──────── Entries provided

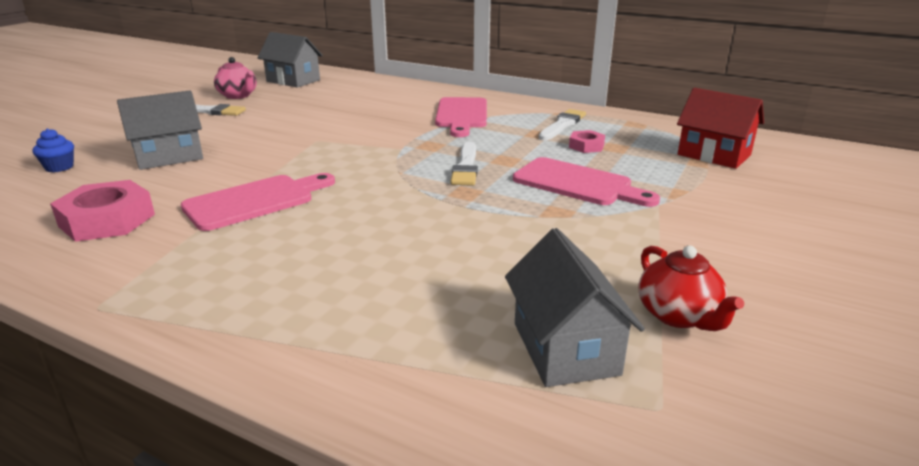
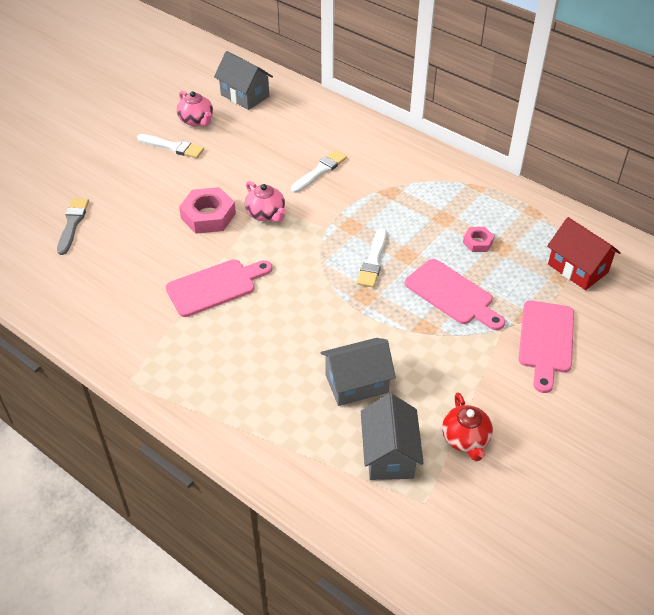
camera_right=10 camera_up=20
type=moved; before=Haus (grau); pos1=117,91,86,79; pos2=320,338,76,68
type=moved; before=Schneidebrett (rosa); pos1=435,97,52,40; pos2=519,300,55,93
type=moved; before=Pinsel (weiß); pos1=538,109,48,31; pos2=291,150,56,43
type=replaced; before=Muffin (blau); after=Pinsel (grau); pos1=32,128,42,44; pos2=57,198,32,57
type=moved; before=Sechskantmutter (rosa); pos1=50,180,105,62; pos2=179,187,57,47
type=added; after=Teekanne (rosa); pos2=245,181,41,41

────────────────

Copy all the lines from the data above that hold the word "Pinsel".

type=moved; before=Pinsel (weiß); pos1=538,109,48,31; pos2=291,150,56,43
type=replaced; before=Muffin (blau); after=Pinsel (grau); pos1=32,128,42,44; pos2=57,198,32,57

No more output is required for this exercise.